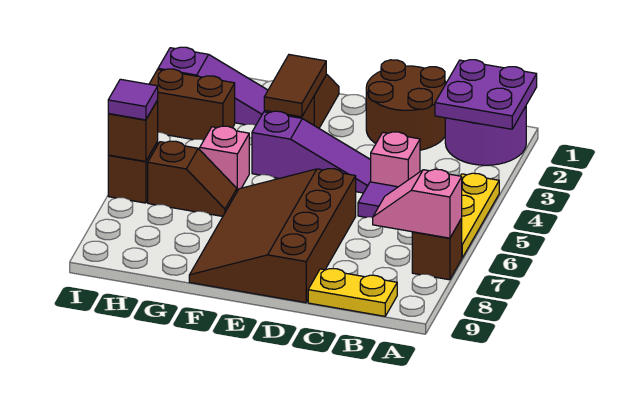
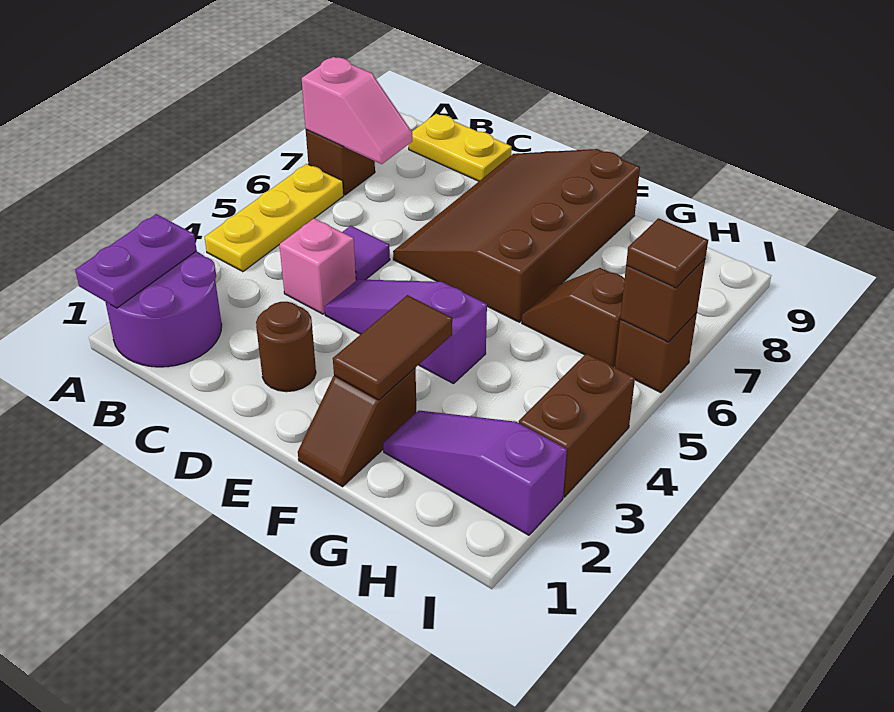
purple plate A1:B2 level 2 -> purple plate A1:A2 level 2
brown round brick C1:D2 level 1 -> brown round brick D2 level 1
brown slope D6:F9 level 1 top D -> brown slope D6:F9 level 1 top F
pink brick G5 level 1 -> none
brown brick H3:I3 level 1 -> brown brick I3:I4 level 1
purple tile I6 level 3 -> brown tile I6 level 3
___
> TASK OBJECTIVE
Locate the line that contains "brown brick H3:I3", then please quote it and every line after it to the end of the entries above, exactly and with nothing else.

> OUTPUT FOR THIS TASK
brown brick H3:I3 level 1 -> brown brick I3:I4 level 1
purple tile I6 level 3 -> brown tile I6 level 3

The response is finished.